HOW TO COMPLETE THIS TASK: Return each line of the records holding the string "plate".

Spatial reasoning data:
--- START ---
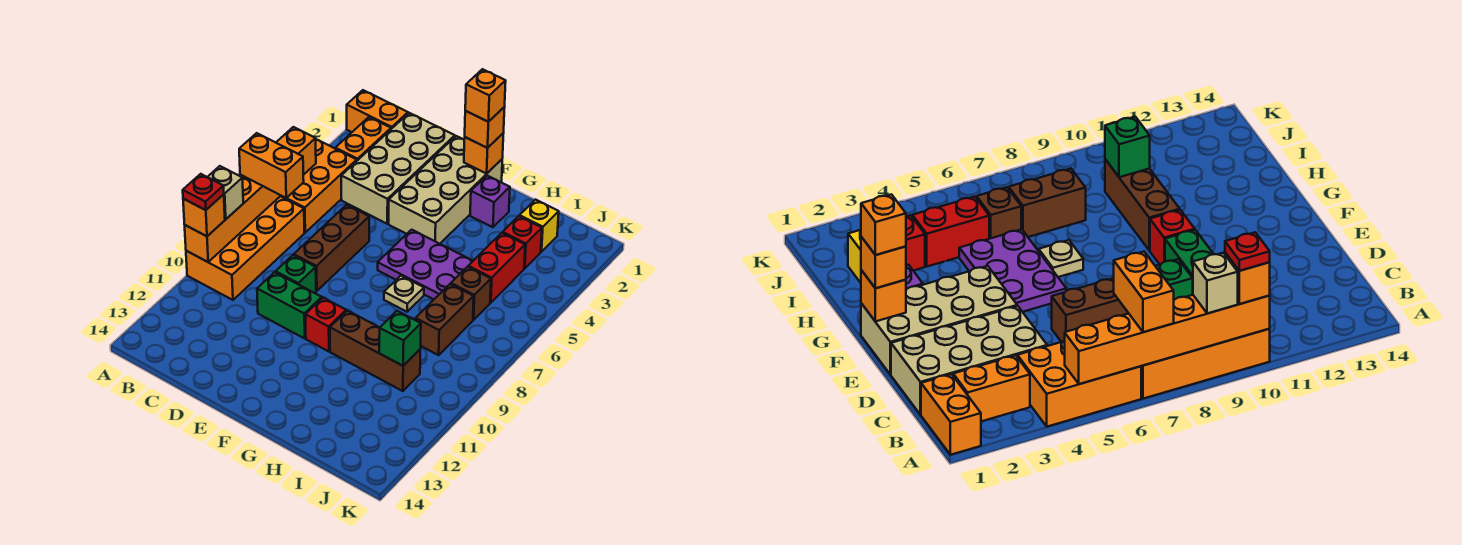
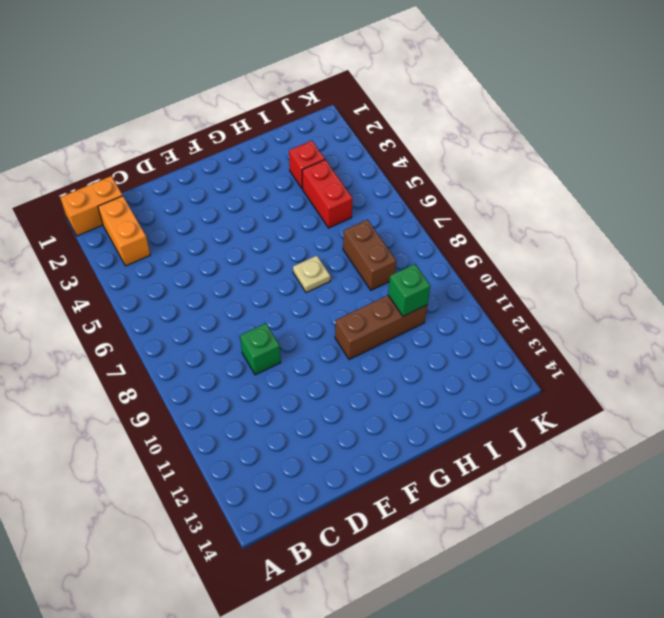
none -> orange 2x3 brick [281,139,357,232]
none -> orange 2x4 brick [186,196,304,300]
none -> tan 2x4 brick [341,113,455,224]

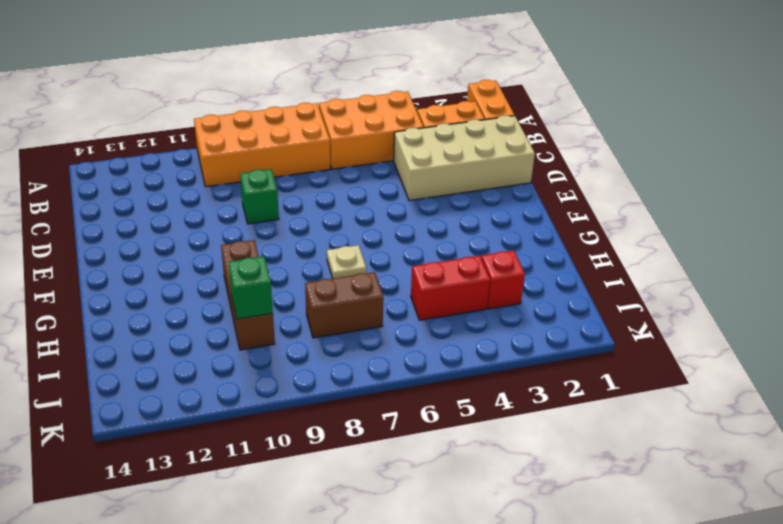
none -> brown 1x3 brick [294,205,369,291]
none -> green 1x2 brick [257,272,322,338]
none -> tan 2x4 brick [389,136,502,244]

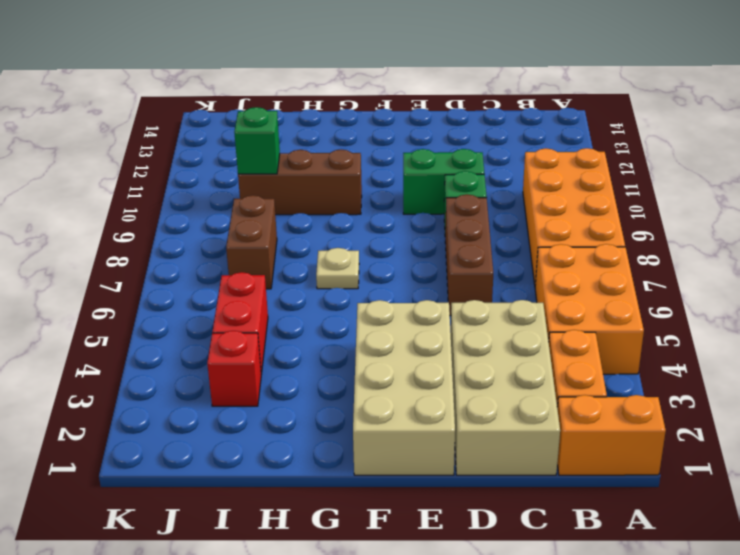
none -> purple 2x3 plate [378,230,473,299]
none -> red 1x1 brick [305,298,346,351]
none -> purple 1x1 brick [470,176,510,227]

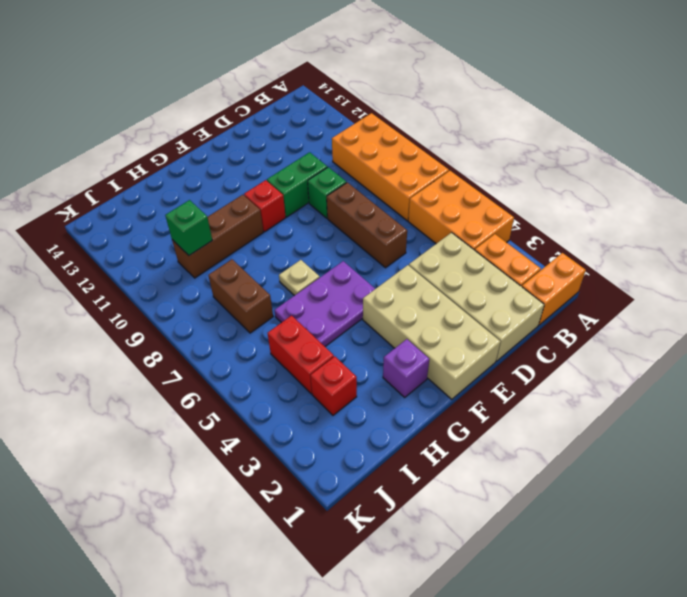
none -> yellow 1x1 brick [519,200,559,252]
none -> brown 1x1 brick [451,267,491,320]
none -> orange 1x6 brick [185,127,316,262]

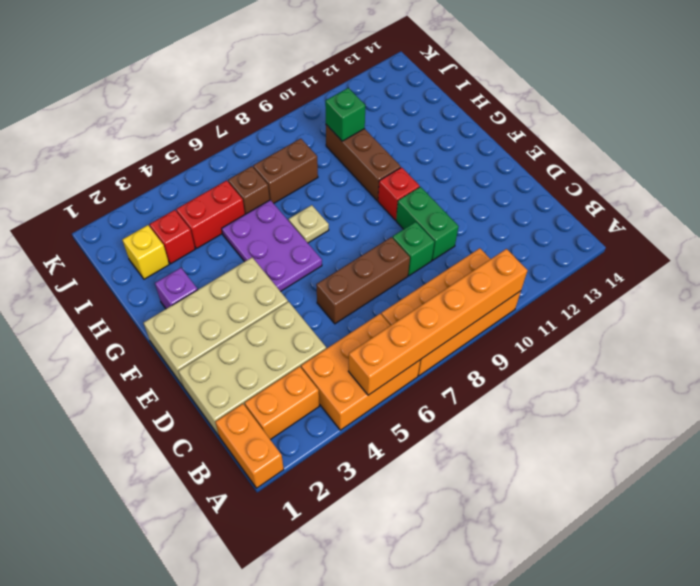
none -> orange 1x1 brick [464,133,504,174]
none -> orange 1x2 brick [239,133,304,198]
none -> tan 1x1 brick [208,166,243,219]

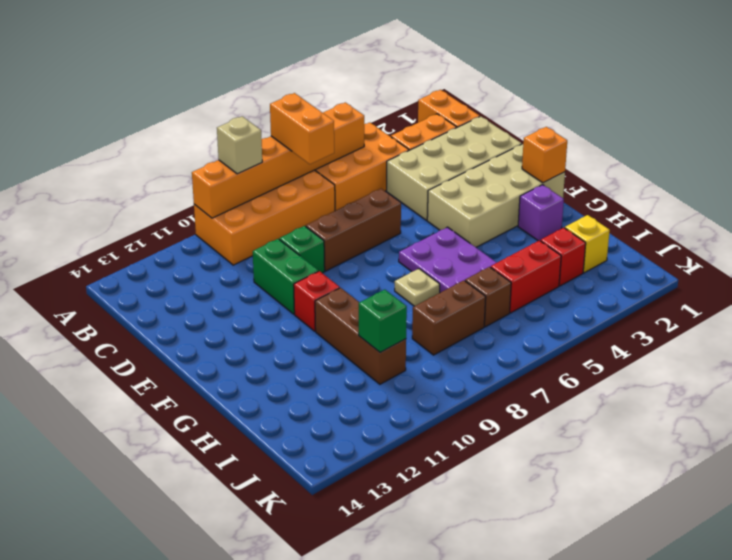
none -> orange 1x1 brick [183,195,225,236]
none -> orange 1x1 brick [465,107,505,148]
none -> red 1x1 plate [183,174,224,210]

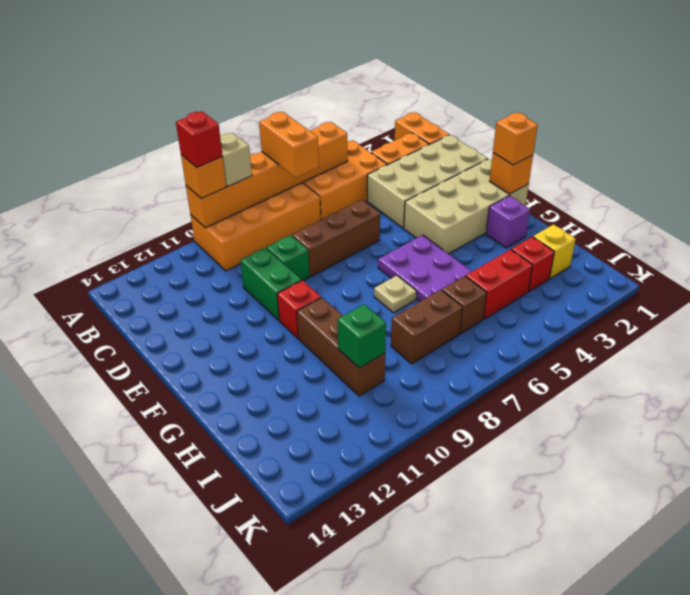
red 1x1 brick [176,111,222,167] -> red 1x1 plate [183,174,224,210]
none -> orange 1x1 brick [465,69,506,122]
--- END ---
SOLUTION TO THIS TASK:
none -> purple 2x3 plate [378,230,473,299]
none -> red 1x1 plate [183,174,224,210]
red 1x1 brick [176,111,222,167] -> red 1x1 plate [183,174,224,210]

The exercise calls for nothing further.